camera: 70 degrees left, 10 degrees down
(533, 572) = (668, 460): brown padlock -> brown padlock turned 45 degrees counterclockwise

...

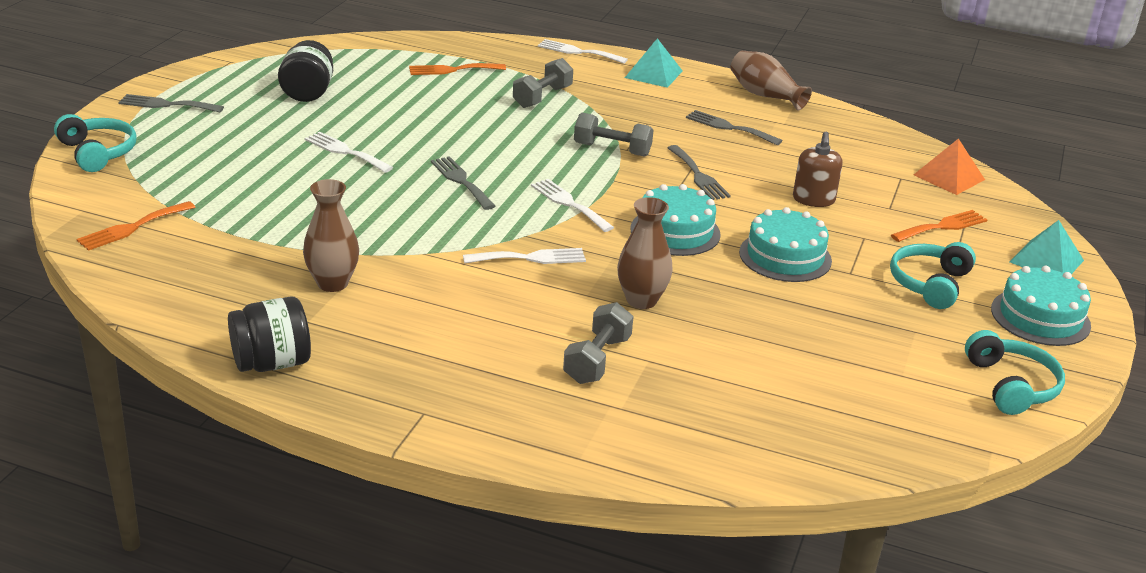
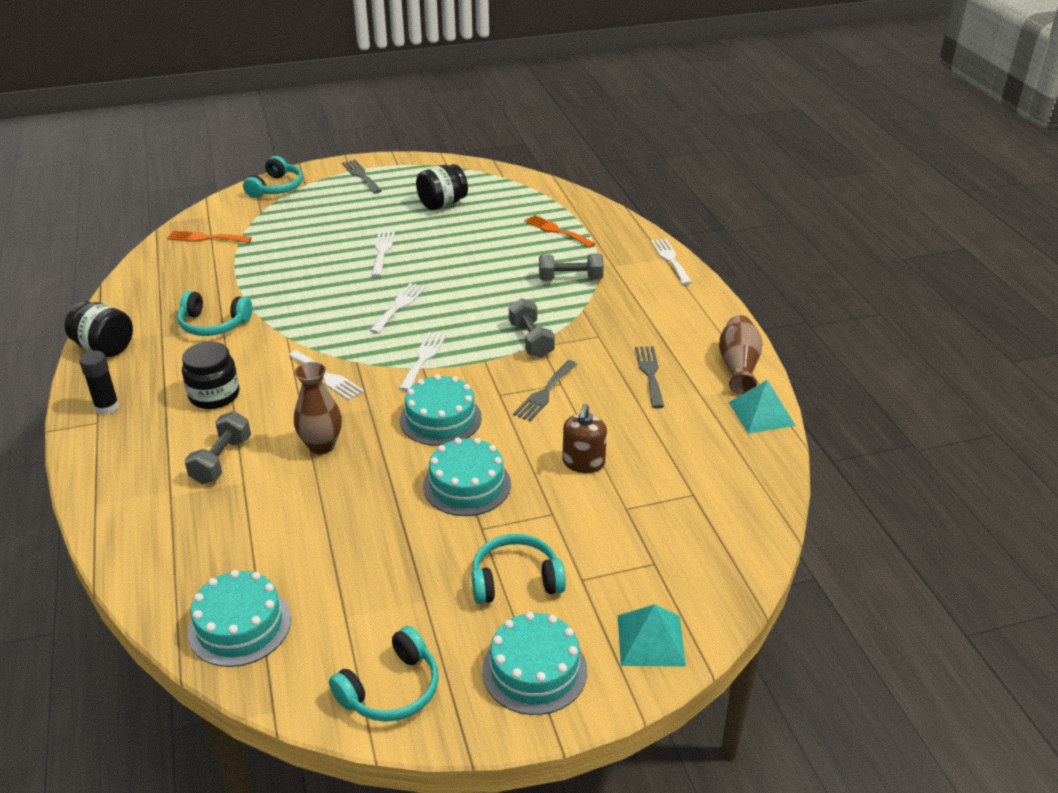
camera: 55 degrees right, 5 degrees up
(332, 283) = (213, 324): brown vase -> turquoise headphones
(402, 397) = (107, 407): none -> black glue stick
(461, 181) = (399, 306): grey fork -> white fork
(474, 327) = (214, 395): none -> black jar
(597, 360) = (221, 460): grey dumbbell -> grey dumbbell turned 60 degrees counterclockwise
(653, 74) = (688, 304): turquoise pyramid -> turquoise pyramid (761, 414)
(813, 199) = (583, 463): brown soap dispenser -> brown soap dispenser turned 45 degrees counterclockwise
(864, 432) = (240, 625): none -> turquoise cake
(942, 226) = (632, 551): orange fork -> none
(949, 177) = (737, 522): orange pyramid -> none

* * *

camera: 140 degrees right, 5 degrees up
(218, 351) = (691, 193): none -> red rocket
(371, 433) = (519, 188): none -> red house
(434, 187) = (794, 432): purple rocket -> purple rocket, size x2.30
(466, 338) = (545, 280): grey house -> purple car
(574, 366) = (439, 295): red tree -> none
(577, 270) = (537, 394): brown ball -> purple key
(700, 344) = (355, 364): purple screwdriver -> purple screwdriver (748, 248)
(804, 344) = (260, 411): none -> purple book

Assignment
Could you state how many lines in the entries contain the word "counterclockwise"? Reply with nothing but the number.

Completed exercise
3